Data for this exercise -
━━━━━━━━━━
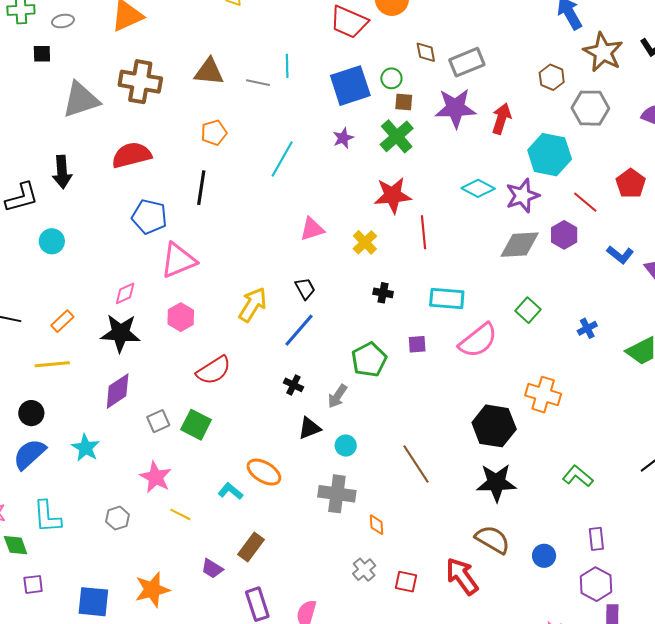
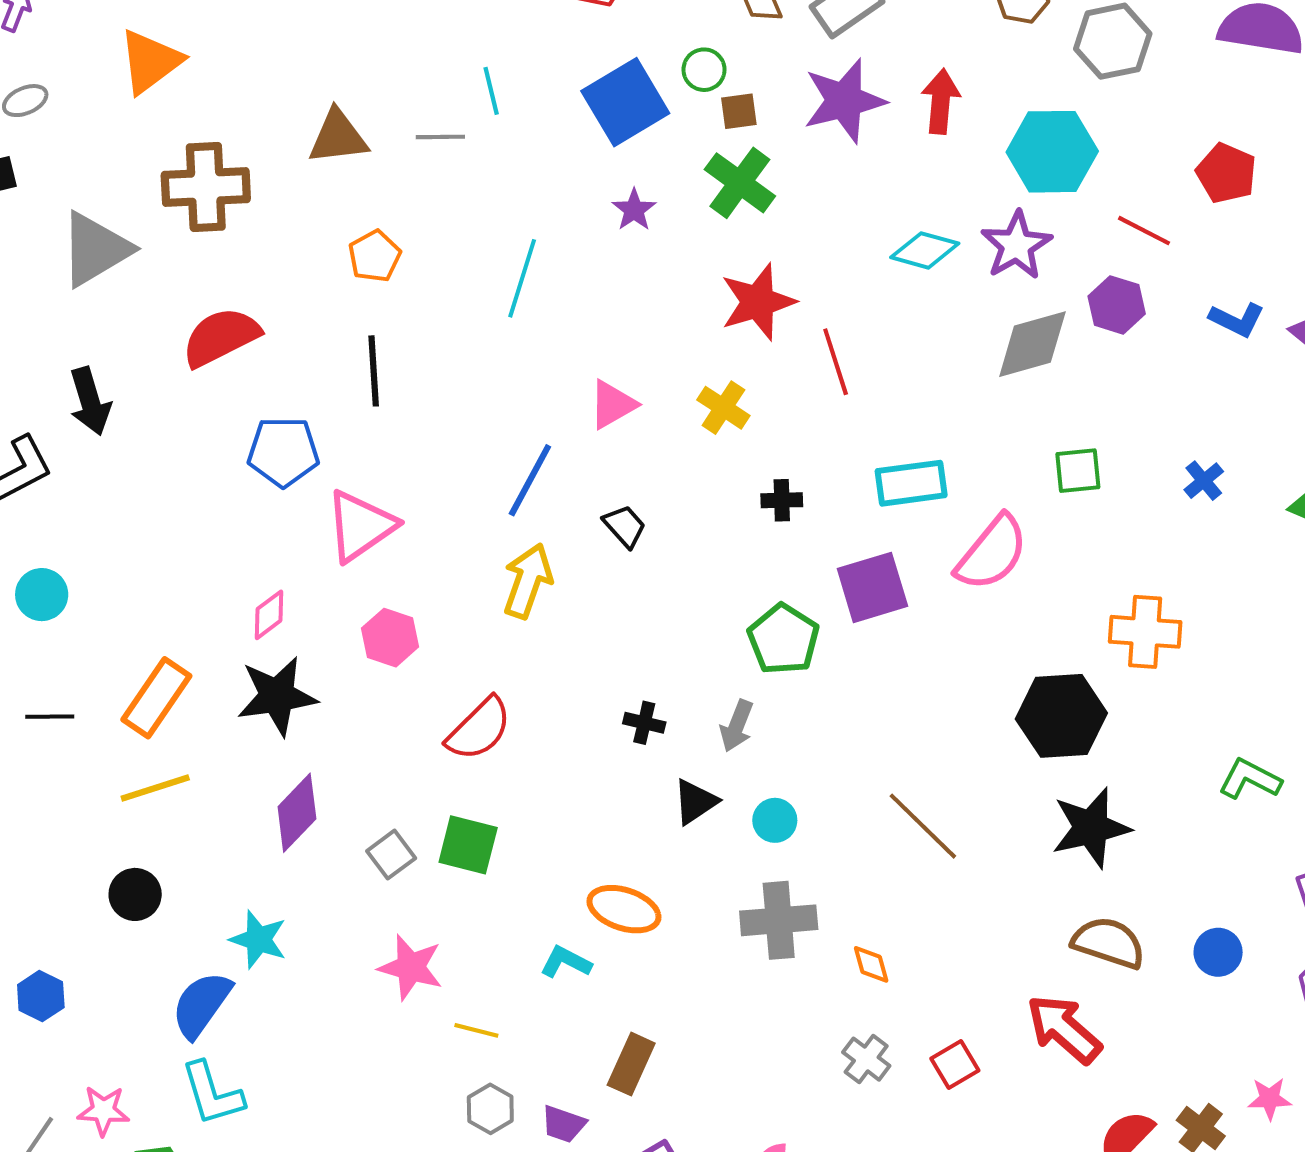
cyan circle: (52, 241) -> (42, 595), moved
green square: (528, 310) -> (1078, 471), turned -35
orange rectangle: (62, 321) -> (156, 698), size x1.6
blue line: (299, 330) -> (530, 480), moved
purple square: (417, 344) -> (872, 587), size x1.8
blue semicircle: (29, 454) -> (201, 1005), moved
gray hexagon: (117, 518) -> (490, 1109), moved
red square: (406, 582) -> (955, 1065), turned -30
━━━━━━━━━━
Task instructions - Within the listing, how many lines carry the word "size"? Answer with the number alone.

Response area - 2